(Beginning of Records for the exercise)

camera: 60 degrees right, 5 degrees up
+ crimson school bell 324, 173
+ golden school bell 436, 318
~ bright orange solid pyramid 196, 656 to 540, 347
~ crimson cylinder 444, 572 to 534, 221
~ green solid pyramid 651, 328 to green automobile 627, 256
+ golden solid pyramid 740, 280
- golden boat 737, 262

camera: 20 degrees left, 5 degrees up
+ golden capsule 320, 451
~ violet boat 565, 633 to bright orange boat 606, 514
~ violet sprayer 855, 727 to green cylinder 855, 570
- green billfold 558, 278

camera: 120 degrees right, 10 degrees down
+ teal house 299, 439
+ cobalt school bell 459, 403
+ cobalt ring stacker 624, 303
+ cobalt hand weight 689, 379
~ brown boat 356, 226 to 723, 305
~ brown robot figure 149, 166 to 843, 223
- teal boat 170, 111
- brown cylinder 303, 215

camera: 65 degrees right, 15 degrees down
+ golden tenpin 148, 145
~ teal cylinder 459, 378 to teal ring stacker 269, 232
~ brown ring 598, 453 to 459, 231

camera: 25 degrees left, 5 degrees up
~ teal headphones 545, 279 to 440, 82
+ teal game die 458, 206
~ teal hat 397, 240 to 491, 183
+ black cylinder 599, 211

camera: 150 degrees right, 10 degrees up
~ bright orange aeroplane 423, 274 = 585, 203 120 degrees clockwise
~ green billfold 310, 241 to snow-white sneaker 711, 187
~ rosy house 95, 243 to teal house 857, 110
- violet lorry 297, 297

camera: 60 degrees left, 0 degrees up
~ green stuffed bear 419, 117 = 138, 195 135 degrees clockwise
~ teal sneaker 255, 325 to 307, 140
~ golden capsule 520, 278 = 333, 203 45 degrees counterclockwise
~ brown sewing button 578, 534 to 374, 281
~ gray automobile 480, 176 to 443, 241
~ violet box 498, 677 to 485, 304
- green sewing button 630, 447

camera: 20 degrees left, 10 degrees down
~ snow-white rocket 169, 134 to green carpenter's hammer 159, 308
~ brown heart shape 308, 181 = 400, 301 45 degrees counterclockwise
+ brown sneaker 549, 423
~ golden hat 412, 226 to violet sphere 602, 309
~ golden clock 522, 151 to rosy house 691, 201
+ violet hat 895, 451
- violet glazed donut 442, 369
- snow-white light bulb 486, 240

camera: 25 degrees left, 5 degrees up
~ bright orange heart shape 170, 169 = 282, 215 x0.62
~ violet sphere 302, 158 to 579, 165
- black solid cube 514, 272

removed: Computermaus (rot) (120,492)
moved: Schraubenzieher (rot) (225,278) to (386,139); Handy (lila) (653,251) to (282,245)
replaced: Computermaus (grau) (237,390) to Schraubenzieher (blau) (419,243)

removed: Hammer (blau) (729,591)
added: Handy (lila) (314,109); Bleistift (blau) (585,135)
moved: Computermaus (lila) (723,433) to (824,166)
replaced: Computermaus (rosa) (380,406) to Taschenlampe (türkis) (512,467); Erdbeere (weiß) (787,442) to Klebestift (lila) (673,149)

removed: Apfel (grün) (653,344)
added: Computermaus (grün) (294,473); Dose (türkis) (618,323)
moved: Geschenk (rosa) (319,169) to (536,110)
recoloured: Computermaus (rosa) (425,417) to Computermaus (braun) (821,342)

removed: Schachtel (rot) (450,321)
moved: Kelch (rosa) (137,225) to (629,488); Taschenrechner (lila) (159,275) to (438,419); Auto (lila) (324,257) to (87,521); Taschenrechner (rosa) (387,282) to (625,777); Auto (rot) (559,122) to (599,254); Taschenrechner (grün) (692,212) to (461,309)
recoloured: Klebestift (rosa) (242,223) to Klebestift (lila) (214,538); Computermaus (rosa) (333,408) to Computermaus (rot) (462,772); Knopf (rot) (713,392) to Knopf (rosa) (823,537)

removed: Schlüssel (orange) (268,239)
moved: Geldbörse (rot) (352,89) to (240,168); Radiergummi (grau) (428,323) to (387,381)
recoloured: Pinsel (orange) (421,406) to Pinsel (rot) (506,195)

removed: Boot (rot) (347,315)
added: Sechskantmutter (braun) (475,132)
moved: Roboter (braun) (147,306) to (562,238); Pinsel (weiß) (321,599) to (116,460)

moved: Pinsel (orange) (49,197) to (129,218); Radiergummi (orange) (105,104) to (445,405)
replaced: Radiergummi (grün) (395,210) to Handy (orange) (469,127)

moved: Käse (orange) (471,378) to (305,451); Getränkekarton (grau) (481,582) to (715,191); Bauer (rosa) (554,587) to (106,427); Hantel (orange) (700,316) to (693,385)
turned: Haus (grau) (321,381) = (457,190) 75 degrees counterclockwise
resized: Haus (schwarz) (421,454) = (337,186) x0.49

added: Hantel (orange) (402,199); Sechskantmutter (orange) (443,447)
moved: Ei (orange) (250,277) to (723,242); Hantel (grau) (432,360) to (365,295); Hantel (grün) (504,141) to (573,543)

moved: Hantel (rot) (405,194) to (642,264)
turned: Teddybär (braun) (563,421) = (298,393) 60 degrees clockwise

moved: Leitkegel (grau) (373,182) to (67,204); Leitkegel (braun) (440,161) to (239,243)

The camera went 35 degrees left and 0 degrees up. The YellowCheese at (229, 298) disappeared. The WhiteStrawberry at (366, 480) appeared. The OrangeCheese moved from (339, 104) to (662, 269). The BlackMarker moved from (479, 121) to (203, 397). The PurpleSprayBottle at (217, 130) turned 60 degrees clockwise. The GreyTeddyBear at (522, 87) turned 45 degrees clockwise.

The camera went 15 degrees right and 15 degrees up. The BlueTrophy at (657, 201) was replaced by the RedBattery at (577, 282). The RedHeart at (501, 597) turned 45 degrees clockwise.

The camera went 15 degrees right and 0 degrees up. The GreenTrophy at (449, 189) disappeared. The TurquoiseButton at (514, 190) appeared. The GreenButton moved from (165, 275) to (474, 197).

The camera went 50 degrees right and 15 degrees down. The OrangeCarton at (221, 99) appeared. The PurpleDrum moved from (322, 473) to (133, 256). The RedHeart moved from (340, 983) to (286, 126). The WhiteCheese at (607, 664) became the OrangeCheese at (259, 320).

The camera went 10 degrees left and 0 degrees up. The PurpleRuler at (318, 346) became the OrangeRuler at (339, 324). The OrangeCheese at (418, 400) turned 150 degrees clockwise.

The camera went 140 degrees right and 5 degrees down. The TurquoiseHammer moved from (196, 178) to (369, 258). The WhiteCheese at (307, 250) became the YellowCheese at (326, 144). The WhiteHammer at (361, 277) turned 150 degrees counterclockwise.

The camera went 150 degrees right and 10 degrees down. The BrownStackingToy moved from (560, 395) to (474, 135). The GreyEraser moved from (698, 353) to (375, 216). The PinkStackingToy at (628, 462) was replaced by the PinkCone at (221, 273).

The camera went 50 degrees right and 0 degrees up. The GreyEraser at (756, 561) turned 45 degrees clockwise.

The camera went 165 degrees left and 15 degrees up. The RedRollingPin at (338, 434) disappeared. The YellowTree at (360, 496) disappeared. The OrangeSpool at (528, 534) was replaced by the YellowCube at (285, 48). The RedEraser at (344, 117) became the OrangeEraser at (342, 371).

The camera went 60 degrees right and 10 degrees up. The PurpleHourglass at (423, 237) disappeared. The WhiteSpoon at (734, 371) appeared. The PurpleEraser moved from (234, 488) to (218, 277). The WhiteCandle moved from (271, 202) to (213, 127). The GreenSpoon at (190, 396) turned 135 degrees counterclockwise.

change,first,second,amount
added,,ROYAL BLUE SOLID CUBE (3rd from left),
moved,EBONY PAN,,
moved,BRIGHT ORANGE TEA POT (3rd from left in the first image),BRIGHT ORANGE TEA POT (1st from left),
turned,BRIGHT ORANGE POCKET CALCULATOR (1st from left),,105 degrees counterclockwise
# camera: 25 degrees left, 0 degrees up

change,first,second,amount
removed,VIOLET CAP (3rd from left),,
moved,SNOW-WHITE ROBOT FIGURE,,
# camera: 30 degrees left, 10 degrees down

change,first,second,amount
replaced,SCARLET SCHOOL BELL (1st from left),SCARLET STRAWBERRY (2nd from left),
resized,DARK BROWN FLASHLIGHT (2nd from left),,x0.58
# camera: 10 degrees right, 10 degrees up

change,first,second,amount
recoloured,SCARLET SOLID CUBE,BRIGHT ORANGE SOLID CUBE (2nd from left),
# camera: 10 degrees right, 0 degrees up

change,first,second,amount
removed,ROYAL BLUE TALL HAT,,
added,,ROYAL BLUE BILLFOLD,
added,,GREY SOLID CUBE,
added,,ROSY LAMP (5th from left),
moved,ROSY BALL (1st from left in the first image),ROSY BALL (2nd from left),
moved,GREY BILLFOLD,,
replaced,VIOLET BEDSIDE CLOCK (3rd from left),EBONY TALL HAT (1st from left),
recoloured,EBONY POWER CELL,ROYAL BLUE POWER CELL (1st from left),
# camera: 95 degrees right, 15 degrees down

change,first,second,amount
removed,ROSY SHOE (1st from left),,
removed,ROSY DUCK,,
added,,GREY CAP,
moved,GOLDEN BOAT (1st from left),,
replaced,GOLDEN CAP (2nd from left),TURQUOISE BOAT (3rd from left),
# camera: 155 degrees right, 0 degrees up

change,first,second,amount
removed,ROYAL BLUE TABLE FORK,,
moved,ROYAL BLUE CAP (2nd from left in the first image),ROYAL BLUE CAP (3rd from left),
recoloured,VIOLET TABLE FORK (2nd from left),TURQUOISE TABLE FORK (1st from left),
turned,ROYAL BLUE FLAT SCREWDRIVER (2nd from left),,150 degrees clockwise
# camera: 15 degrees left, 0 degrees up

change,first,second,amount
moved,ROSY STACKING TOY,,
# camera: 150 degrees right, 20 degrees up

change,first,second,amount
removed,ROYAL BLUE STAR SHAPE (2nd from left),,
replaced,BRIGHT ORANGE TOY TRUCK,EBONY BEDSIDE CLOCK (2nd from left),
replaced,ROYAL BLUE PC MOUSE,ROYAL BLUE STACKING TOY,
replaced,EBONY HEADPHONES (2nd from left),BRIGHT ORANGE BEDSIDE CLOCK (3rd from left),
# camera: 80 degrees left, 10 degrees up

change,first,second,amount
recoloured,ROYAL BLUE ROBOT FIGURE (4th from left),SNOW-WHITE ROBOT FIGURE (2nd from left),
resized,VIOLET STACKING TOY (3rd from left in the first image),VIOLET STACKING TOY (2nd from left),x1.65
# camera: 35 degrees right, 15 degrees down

(End of Records for the exercise)

● **Your instructions**
Only lines of the data holding the word "pyramid" go in the answer. Please copy each of them.

● **Result**
~ bright orange solid pyramid 196, 656 to 540, 347
~ green solid pyramid 651, 328 to green automobile 627, 256
+ golden solid pyramid 740, 280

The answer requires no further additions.